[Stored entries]

::::

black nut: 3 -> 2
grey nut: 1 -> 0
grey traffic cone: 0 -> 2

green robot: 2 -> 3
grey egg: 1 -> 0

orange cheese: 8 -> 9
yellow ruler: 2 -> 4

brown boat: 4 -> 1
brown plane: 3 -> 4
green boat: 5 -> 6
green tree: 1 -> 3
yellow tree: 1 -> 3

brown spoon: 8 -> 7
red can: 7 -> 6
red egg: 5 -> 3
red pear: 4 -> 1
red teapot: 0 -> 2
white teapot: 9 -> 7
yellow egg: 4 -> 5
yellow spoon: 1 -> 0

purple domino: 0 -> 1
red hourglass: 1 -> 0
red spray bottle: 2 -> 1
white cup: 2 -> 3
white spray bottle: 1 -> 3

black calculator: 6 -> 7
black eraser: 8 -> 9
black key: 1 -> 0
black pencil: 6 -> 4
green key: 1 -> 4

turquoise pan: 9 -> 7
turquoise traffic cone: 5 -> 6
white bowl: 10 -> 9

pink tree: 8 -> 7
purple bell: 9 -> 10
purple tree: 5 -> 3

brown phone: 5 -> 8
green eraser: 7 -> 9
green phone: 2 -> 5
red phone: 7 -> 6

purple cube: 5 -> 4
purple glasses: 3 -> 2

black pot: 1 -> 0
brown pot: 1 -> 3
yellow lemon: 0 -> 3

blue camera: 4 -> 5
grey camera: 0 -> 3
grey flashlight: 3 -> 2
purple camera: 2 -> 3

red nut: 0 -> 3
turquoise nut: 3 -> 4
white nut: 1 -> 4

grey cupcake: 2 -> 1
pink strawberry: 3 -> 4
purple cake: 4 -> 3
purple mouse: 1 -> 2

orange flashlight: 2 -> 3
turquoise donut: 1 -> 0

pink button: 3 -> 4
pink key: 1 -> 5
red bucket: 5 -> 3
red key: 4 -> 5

::::

What this task involves: For the string "black", tally the lines above that contain it and give only the figure.

Written answer: 6